#### [REQUIREMENT]
The entries below contain a line with "camera: 100 degrees left, 5 degrees up" and a line with "(367, 309) = (210, 325): yellow". Quote exactly those two lines and all lines between them.

#### [PROVIDED RECORDS]
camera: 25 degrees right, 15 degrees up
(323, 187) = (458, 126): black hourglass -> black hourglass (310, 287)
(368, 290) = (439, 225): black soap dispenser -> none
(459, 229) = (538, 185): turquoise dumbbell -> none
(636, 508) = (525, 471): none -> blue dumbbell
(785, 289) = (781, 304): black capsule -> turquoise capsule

---

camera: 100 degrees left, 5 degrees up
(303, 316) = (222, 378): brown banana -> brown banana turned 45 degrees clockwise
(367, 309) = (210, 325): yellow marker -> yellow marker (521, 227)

#### [YOUR SOLUTION]
camera: 100 degrees left, 5 degrees up
(303, 316) = (222, 378): brown banana -> brown banana turned 45 degrees clockwise
(367, 309) = (210, 325): yellow marker -> yellow marker (521, 227)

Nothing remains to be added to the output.